PROBLEM REQUIREMENTS> Which lines run from the one containing "U3 pin OUT: GND -> VCC" through the end of the data? Write them out exactly, with the pictures left out.

(TASK MATERIAL begins)

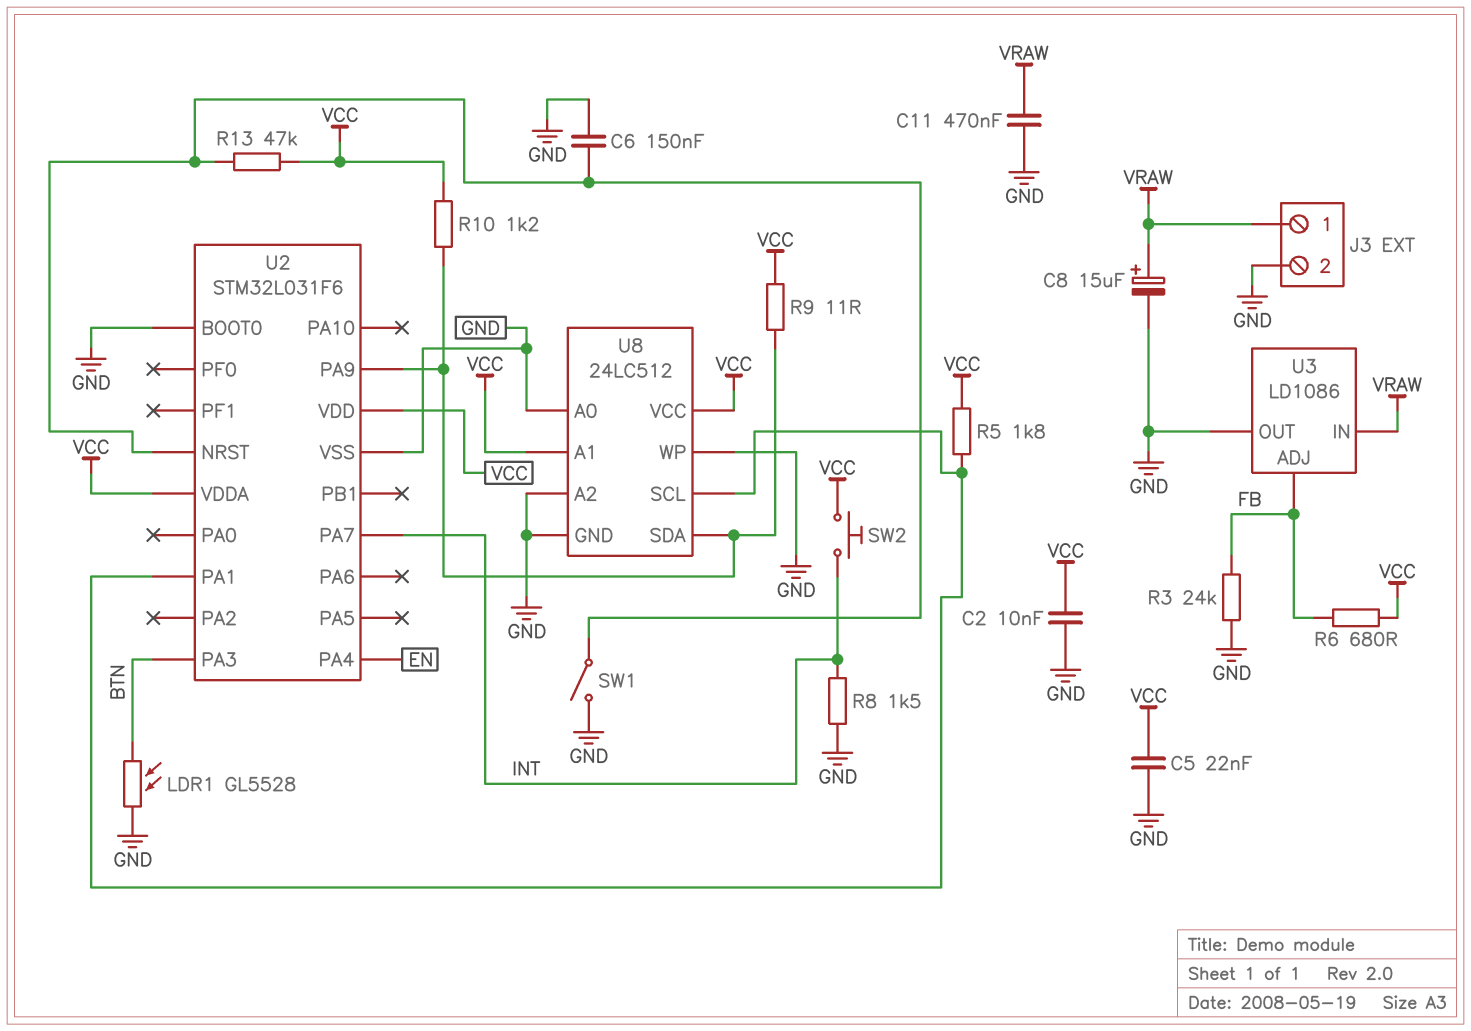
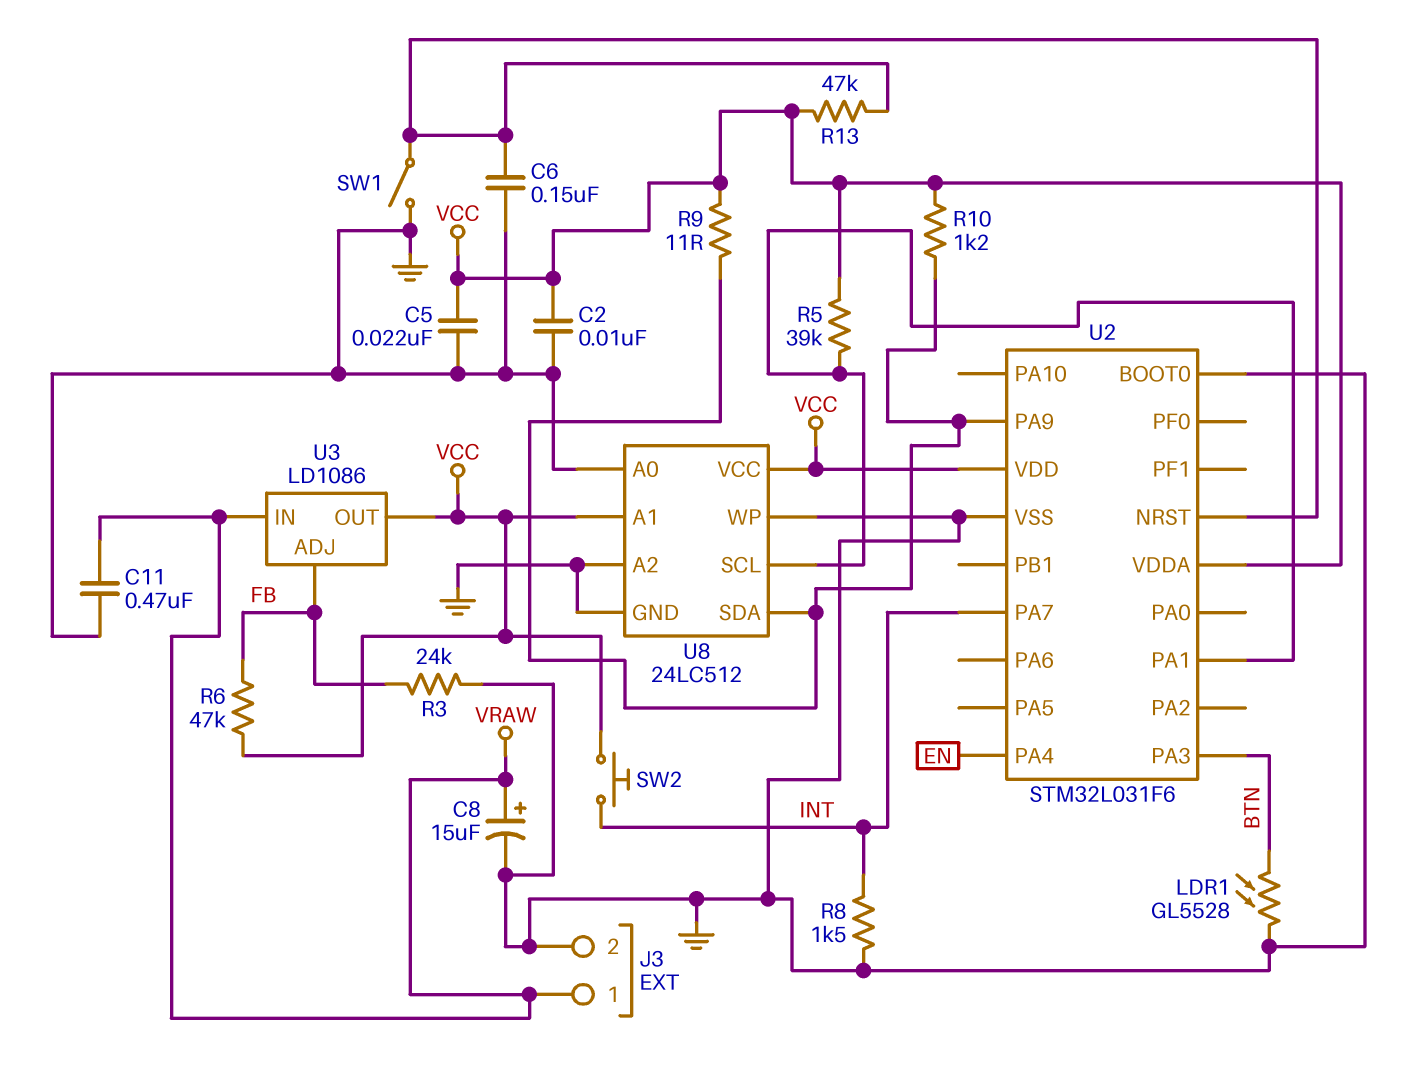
R5: 1.8k (U2/PA1, VCC) -> 39k (U2/PA1, VCC)
R6: 680 (FB, VCC) -> 47k (FB, VCC)
U3 pin OUT: GND -> VCC

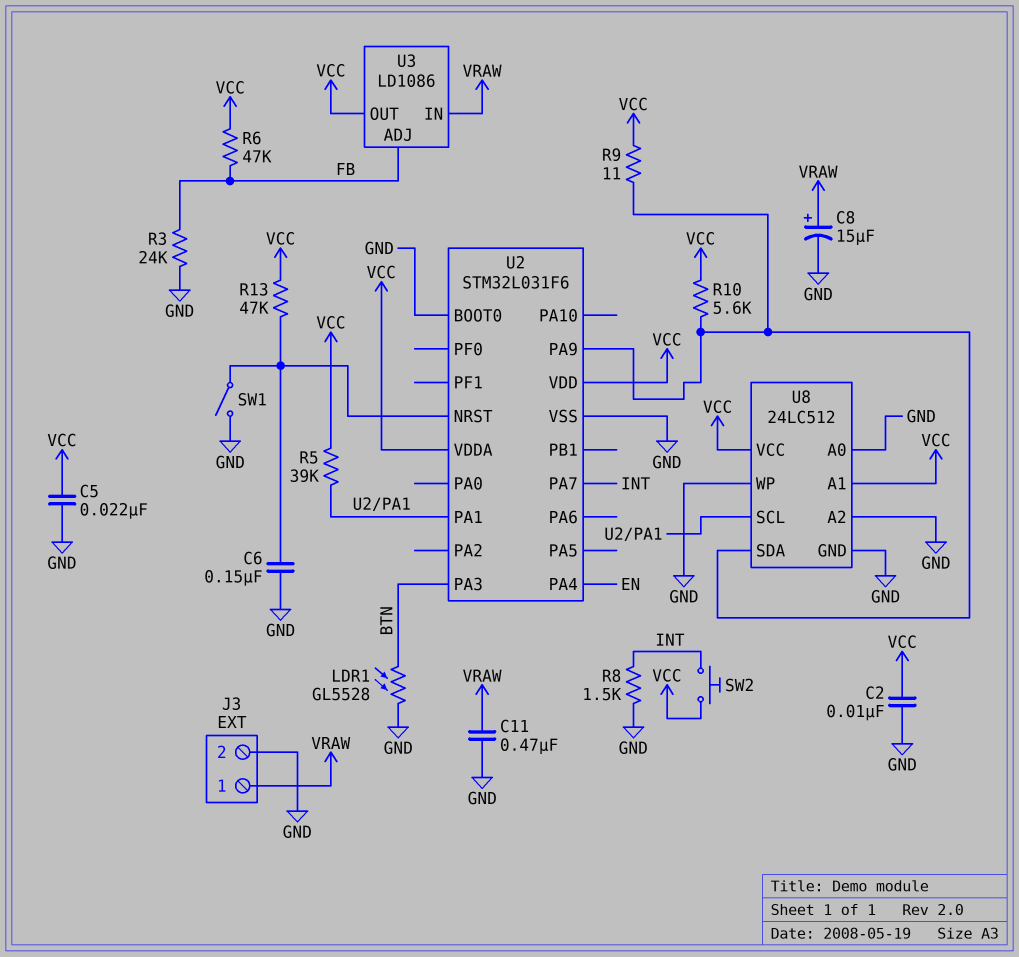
R10: 1.2k (U2/PA9, VCC) -> 5.6k (U2/PA9, VCC)

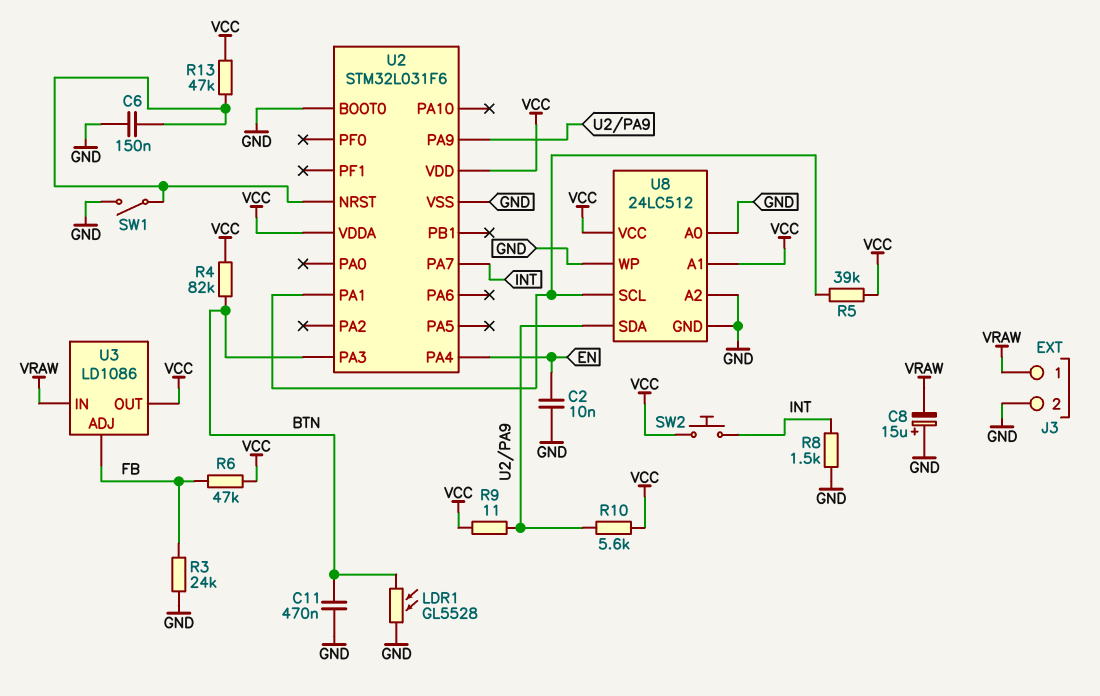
C2: 10nF (GND, VCC) -> 10nF (EN, GND)
C5: 22nF (GND, VCC) -> none
C8: 15uF (plus VRAW, minus GND) -> 15uF (plus GND, minus VRAW)
C11: 470nF (GND, VRAW) -> 470nF (BTN, GND)
R4: none -> 82k (BTN, VCC)

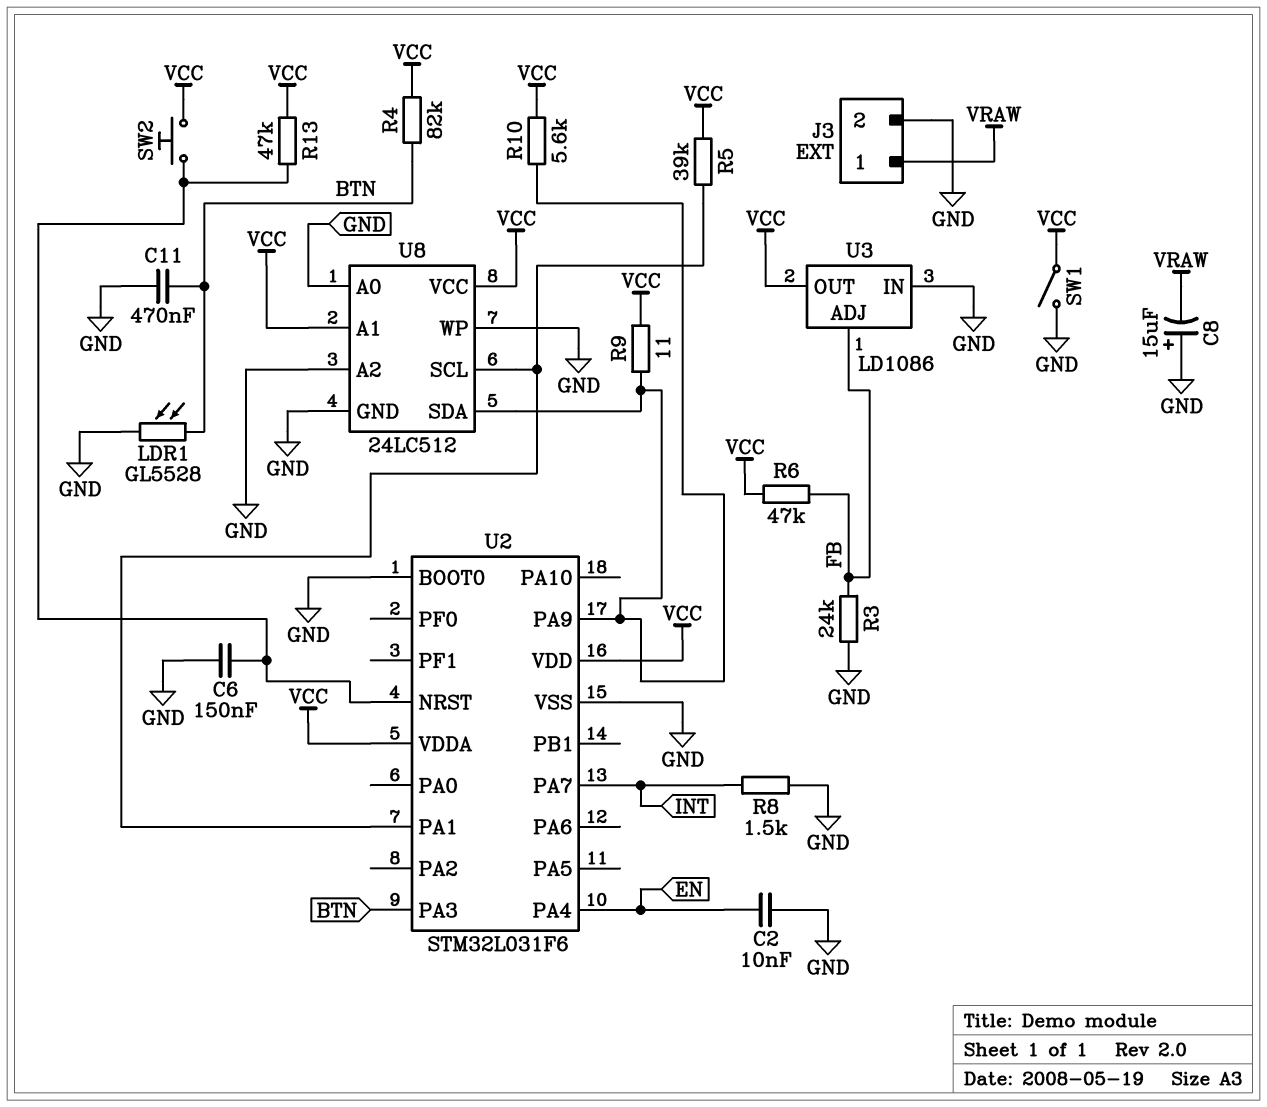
SW1: switch (GND, U2/NRST) -> switch (GND, VCC)
SW2: button (INT, VCC) -> button (U2/NRST, VCC)
U3 pin IN: VRAW -> GND

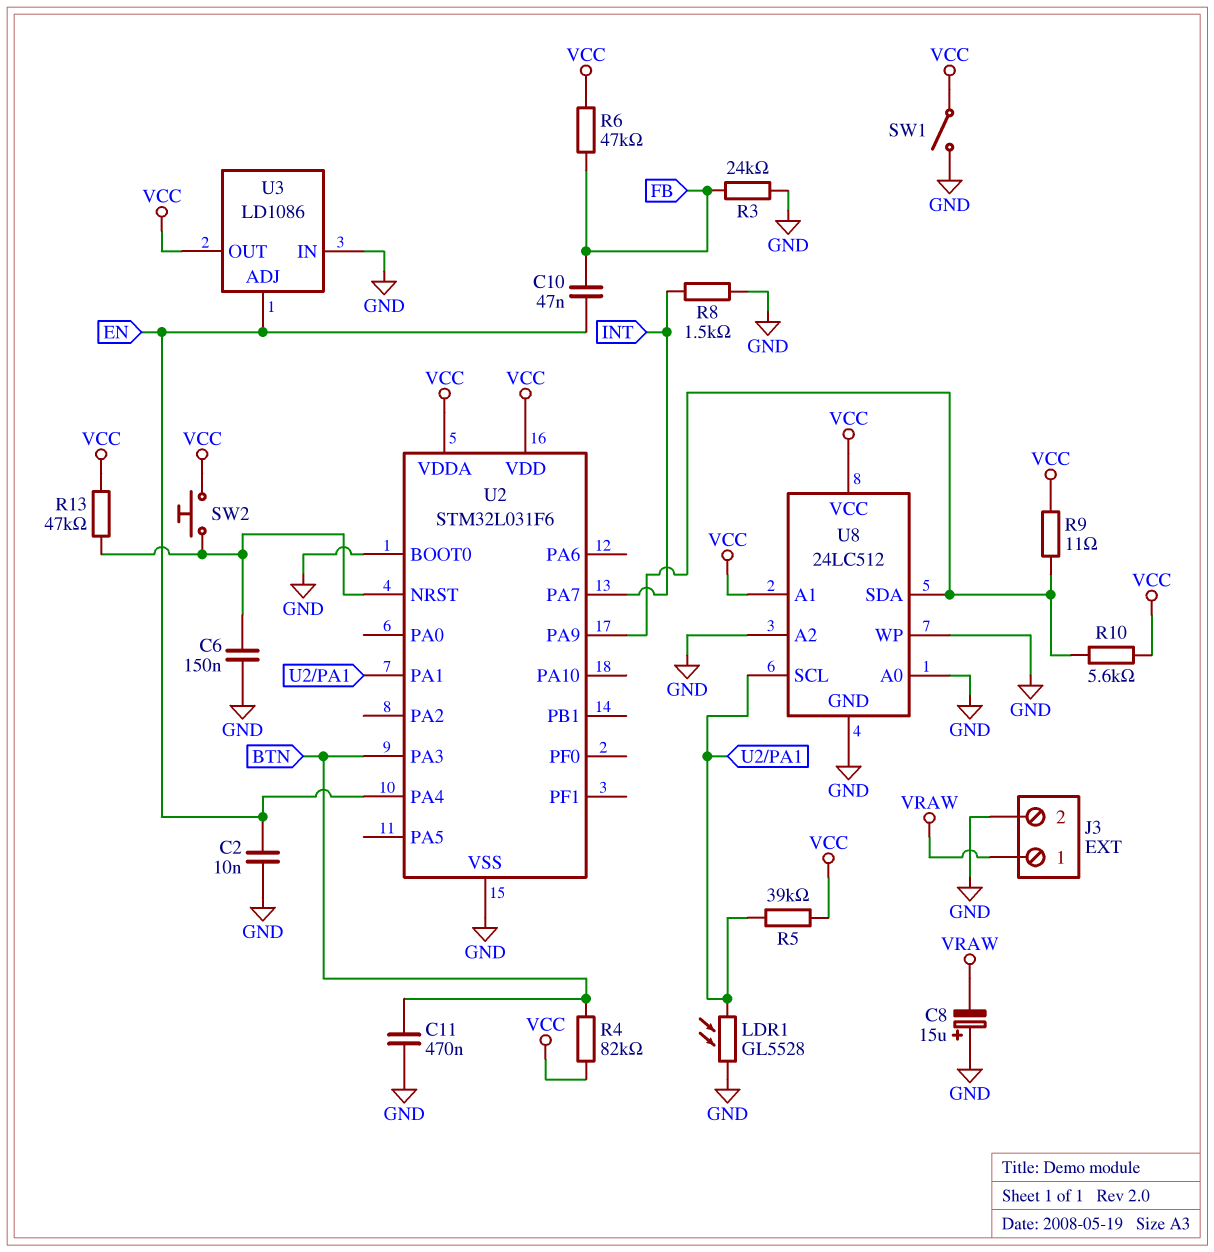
C10: none -> 47nF (EN, FB)
LDR1: GL5528 (BTN, GND) -> GL5528 (GND, U2/PA1)
U3 pin ADJ: FB -> EN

(TASK MATERIAL ends)

RESPONSE AREA>
U3 pin OUT: GND -> VCC

R10: 1.2k (U2/PA9, VCC) -> 5.6k (U2/PA9, VCC)

C2: 10nF (GND, VCC) -> 10nF (EN, GND)
C5: 22nF (GND, VCC) -> none
C8: 15uF (plus VRAW, minus GND) -> 15uF (plus GND, minus VRAW)
C11: 470nF (GND, VRAW) -> 470nF (BTN, GND)
R4: none -> 82k (BTN, VCC)

SW1: switch (GND, U2/NRST) -> switch (GND, VCC)
SW2: button (INT, VCC) -> button (U2/NRST, VCC)
U3 pin IN: VRAW -> GND

C10: none -> 47nF (EN, FB)
LDR1: GL5528 (BTN, GND) -> GL5528 (GND, U2/PA1)
U3 pin ADJ: FB -> EN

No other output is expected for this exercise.